[Data entries]

···

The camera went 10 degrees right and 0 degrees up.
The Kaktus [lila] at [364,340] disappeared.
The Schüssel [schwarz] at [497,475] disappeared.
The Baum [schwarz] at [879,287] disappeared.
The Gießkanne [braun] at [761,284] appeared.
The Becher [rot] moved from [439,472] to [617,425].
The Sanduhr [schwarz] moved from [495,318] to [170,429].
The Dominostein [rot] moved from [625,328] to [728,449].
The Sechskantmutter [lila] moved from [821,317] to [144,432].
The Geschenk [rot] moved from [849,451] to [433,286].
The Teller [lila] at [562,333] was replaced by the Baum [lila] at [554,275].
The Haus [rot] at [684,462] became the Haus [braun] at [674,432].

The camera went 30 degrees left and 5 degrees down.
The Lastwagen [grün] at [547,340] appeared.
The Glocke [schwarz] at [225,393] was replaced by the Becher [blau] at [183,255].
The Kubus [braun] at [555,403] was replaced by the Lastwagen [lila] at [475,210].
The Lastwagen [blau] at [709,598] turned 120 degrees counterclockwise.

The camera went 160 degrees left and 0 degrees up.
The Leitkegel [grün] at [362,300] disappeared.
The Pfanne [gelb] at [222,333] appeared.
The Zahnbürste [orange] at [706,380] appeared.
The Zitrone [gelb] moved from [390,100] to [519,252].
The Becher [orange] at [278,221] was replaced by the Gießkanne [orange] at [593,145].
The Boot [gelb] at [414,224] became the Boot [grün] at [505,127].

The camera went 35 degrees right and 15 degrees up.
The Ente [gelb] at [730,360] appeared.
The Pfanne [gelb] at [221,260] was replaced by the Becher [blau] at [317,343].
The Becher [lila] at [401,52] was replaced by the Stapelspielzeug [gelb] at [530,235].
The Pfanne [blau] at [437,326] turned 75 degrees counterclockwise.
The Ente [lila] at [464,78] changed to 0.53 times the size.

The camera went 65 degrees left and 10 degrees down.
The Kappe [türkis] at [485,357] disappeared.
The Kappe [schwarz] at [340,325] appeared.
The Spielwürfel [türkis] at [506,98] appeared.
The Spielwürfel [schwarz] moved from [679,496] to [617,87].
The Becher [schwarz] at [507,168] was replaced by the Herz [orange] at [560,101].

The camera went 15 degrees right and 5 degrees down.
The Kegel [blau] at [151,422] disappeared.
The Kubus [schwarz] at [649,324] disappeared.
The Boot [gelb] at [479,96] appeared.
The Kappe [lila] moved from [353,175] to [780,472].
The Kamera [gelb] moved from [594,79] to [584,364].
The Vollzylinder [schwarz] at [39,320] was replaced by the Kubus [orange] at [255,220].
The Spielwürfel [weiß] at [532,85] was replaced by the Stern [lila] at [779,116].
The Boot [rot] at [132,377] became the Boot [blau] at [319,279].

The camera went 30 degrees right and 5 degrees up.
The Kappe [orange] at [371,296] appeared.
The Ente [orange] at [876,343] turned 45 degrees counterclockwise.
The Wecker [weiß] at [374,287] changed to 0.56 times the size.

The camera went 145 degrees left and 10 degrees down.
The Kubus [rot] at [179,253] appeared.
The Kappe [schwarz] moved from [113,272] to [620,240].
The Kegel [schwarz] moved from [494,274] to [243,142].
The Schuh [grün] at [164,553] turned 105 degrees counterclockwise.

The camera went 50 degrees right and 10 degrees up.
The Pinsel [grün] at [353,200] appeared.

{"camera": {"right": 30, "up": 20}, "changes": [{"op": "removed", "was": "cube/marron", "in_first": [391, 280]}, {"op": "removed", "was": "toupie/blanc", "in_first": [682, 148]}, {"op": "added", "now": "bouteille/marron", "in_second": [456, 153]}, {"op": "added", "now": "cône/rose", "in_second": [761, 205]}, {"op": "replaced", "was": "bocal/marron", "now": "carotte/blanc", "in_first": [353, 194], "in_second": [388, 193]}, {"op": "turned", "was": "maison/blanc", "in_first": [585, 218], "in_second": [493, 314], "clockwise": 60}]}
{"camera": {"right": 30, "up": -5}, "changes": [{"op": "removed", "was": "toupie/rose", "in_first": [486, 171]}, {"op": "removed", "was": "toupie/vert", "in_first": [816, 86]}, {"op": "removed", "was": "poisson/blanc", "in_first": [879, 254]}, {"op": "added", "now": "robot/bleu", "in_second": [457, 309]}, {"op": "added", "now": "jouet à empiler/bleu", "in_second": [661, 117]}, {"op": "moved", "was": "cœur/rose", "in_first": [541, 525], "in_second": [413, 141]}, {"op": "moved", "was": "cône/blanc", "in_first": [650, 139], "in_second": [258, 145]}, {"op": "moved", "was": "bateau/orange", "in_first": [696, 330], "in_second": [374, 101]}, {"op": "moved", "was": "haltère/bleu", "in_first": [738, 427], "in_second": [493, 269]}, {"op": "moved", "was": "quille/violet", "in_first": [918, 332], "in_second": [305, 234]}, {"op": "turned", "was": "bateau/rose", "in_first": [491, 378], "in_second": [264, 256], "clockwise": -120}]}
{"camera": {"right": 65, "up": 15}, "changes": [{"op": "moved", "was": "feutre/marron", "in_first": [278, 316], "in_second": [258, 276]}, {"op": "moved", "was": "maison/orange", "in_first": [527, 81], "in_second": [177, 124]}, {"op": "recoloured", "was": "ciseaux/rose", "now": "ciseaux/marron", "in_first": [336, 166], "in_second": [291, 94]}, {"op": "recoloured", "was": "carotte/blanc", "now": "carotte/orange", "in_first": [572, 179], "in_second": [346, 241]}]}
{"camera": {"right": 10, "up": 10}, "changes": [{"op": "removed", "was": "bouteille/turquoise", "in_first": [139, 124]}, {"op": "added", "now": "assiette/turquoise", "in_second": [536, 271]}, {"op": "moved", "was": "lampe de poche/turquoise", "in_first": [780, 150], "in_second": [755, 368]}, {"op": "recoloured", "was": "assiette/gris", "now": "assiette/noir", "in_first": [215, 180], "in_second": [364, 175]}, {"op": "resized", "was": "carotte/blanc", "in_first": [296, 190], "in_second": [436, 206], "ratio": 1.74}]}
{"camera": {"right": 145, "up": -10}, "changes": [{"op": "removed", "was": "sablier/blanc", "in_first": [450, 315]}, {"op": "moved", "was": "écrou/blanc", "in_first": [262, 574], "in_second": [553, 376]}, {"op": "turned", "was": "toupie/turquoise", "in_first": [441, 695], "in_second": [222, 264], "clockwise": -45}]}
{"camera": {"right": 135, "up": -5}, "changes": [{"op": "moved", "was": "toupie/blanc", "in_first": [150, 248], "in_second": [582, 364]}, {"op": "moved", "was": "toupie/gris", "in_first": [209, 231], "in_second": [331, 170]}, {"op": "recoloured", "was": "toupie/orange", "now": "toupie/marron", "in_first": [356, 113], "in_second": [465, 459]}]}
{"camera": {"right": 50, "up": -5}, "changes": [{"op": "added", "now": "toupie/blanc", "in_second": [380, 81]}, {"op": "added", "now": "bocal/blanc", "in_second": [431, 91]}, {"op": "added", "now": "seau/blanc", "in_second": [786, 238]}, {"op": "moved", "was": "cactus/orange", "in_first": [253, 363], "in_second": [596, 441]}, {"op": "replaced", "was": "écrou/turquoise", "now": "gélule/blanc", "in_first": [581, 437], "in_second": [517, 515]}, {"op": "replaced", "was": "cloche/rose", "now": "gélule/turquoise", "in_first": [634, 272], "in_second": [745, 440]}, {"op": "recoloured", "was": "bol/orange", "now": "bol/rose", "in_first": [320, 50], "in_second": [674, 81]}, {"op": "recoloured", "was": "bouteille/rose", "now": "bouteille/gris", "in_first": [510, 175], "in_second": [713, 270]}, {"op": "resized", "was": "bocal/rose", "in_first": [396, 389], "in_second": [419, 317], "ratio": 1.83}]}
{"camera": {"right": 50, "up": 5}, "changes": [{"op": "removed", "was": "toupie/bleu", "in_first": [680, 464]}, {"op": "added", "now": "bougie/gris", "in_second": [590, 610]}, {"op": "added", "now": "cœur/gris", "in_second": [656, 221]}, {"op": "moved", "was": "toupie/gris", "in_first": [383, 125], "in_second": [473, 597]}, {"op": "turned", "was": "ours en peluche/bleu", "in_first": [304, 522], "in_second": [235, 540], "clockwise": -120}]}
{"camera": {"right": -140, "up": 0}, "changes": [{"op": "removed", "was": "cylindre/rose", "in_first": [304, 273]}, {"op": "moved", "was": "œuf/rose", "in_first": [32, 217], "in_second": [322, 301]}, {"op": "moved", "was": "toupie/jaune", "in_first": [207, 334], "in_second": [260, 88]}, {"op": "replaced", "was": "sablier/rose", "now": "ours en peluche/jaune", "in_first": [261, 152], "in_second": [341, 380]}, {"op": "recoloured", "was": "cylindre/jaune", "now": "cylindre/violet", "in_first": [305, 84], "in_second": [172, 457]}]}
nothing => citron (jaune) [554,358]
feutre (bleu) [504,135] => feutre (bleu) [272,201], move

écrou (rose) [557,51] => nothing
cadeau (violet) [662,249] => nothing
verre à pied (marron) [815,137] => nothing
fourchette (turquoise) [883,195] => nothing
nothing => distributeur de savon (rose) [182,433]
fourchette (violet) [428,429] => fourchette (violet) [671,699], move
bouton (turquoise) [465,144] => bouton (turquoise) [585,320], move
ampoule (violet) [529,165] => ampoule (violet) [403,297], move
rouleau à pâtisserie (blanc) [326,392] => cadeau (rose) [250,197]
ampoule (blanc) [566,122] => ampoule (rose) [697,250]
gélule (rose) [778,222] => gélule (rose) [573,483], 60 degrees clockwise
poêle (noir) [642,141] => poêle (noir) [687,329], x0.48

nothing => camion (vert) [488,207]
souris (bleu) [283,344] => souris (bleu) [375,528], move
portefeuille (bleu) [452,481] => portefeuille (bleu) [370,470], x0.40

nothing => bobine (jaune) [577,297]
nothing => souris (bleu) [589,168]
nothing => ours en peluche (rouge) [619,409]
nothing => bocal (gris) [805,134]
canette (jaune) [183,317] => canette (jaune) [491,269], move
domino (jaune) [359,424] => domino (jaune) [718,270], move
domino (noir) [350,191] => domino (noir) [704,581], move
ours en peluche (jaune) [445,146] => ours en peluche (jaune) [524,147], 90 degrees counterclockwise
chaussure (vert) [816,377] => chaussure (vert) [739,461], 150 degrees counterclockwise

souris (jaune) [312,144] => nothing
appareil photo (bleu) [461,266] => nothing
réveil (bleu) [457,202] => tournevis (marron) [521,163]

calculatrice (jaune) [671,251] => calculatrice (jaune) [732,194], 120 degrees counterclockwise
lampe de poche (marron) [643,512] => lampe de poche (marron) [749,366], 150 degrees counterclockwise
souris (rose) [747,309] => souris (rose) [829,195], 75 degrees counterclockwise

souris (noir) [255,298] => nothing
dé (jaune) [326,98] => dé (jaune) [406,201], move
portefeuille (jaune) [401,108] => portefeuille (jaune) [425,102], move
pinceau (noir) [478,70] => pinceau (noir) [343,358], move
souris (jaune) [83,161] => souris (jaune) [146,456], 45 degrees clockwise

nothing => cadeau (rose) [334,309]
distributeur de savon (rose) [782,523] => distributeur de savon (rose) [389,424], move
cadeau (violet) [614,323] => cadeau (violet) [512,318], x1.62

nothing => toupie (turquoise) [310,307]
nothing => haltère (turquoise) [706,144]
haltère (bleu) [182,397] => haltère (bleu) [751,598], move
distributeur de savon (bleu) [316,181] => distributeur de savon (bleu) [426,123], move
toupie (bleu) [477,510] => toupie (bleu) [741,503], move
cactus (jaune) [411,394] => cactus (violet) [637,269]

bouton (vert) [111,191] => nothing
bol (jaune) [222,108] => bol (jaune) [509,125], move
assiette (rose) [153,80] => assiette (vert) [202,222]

···

GOAL OF THE EXERCISE: Take exactly the lines from the one containing "The Dominostein [rot]" through the one containing "The Teller [lila]" in the data above, and output them with nothing added.

SOLUTION TO THIS EXERCISE:
The Dominostein [rot] moved from [625,328] to [728,449].
The Sechskantmutter [lila] moved from [821,317] to [144,432].
The Geschenk [rot] moved from [849,451] to [433,286].
The Teller [lila] at [562,333] was replaced by the Baum [lila] at [554,275].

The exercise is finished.